> _Directions_:
Go through the entries below and pick out every line with "MATRIX".

Dataset entries:
┄┄┄┄┄┄┄┄┄┄

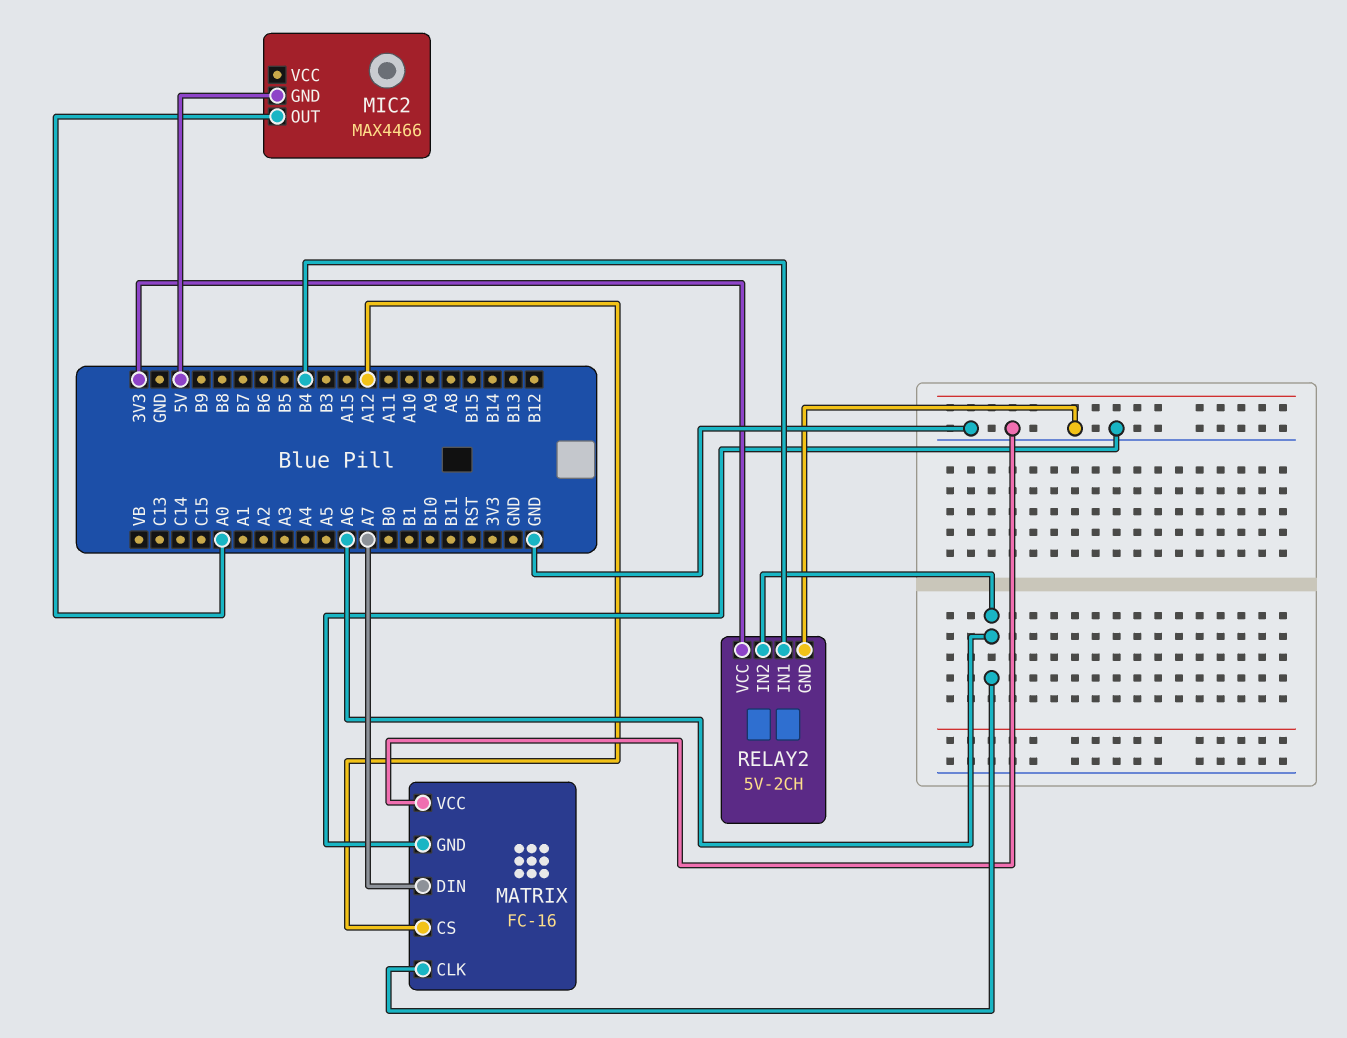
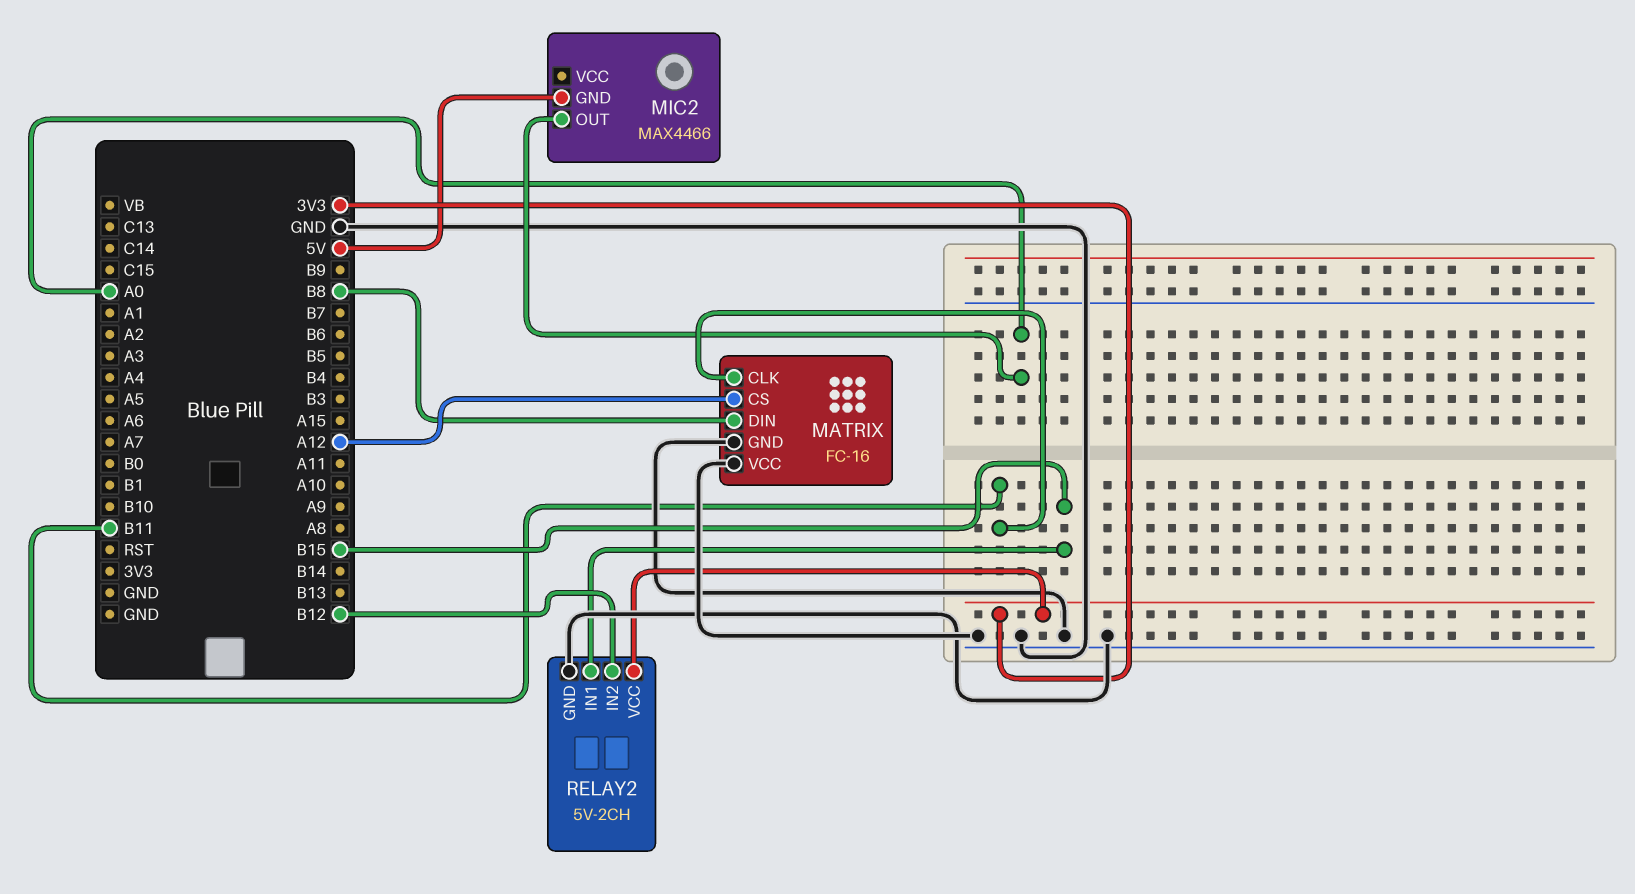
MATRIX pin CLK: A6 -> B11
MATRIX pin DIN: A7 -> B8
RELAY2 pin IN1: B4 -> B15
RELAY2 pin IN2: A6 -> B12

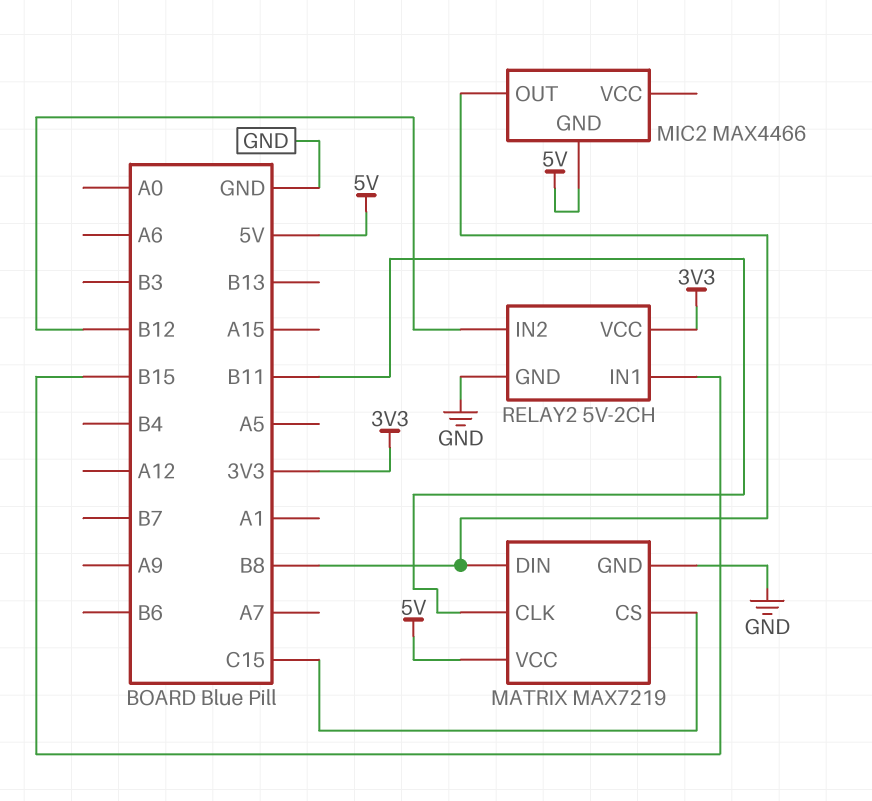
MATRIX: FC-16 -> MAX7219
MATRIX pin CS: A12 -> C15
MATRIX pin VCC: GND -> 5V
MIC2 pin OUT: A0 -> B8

┄┄┄┄┄┄┄┄┄┄

> _Exercise solution_:
MATRIX pin CLK: A6 -> B11
MATRIX pin DIN: A7 -> B8
MATRIX: FC-16 -> MAX7219
MATRIX pin CS: A12 -> C15
MATRIX pin VCC: GND -> 5V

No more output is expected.